Aim of the task: Pick out the lines below that contain the string "shape" and copy them all.

======== Information provided

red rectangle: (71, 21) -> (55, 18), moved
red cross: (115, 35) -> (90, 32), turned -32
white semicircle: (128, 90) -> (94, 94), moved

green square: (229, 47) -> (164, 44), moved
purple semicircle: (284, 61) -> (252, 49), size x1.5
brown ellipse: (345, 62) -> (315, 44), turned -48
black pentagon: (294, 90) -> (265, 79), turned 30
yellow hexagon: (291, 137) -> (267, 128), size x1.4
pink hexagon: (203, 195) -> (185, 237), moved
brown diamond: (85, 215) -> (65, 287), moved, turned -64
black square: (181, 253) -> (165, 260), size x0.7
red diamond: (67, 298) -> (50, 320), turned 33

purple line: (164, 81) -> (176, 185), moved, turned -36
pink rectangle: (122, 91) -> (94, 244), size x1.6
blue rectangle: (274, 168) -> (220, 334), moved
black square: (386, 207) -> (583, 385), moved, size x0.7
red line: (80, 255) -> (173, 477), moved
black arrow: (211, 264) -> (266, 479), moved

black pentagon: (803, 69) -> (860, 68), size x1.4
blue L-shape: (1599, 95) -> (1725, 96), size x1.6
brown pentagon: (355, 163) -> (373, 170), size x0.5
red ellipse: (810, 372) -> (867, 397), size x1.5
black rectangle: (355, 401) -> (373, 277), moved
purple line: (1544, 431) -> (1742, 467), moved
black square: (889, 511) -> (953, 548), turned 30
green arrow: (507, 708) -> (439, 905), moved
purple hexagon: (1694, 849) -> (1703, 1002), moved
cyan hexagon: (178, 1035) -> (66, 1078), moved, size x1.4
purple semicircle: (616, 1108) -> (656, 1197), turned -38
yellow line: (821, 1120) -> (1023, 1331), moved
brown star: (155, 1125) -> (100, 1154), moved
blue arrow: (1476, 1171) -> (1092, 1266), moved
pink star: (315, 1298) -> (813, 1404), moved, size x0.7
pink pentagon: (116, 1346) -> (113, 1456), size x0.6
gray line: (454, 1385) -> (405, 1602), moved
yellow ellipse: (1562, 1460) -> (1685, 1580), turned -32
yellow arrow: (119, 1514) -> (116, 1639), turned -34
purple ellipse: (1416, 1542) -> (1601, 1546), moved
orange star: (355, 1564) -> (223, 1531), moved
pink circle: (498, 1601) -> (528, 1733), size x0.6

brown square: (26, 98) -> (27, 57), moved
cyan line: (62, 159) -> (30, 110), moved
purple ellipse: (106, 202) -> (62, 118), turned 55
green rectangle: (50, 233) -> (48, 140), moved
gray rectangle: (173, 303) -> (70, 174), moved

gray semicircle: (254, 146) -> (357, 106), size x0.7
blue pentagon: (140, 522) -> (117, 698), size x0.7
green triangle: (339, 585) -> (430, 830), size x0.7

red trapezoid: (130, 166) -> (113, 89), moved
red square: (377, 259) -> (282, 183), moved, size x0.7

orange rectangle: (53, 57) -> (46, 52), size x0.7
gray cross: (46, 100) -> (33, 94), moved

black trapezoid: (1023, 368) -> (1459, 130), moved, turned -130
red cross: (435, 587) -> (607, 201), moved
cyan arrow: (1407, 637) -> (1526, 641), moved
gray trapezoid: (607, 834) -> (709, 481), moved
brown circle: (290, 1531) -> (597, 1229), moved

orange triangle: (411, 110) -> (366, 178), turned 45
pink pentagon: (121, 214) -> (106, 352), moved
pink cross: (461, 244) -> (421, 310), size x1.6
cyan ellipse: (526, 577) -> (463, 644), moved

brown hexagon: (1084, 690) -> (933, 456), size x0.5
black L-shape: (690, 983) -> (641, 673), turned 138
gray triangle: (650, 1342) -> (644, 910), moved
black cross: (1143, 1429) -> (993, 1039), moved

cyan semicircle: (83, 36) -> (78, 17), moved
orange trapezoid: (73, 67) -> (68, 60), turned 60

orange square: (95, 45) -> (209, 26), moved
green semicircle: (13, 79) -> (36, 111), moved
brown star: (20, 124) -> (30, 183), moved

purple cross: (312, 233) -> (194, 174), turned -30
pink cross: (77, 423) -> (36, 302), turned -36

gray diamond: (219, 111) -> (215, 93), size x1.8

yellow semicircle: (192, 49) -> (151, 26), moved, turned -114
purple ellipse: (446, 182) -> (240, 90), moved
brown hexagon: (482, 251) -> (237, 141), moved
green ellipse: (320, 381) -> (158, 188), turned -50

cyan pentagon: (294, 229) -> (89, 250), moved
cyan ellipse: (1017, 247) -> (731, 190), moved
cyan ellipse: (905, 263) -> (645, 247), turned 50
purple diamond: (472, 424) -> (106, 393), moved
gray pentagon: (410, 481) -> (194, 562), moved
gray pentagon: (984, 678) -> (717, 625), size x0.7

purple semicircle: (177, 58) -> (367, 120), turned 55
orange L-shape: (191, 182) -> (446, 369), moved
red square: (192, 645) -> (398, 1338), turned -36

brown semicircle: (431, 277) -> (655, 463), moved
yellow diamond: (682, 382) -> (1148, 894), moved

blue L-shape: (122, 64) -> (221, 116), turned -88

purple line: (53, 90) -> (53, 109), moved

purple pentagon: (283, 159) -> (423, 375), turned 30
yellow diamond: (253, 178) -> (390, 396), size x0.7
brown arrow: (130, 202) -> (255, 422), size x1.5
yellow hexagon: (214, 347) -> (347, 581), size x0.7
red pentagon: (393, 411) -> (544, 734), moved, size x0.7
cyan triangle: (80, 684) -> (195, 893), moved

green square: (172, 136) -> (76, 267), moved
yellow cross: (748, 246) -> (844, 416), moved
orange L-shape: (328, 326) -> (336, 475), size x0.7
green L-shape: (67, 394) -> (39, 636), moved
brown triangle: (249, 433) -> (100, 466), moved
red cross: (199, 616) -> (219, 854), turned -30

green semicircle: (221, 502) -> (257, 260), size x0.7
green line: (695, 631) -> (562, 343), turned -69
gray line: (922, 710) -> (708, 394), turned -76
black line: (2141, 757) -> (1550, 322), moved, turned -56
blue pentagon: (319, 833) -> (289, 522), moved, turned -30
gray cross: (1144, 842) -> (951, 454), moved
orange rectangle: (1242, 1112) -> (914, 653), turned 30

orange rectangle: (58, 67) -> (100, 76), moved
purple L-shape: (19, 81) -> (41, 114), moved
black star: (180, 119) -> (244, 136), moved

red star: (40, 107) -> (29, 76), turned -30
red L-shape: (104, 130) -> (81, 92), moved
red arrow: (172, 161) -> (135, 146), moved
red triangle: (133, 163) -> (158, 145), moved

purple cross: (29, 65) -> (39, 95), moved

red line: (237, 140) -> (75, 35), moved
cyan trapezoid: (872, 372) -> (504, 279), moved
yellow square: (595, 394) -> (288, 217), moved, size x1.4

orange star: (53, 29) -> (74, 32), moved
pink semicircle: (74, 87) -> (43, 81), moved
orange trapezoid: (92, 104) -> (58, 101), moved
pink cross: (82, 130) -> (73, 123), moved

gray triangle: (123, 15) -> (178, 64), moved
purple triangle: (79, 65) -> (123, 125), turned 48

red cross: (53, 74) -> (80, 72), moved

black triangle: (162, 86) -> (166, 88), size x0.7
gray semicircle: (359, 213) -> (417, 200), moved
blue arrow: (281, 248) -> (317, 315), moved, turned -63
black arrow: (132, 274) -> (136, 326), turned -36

================

Task result:
blue L-shape: (1599, 95) -> (1725, 96), size x1.6
black L-shape: (690, 983) -> (641, 673), turned 138
orange L-shape: (191, 182) -> (446, 369), moved
blue L-shape: (122, 64) -> (221, 116), turned -88
orange L-shape: (328, 326) -> (336, 475), size x0.7
green L-shape: (67, 394) -> (39, 636), moved
purple L-shape: (19, 81) -> (41, 114), moved
red L-shape: (104, 130) -> (81, 92), moved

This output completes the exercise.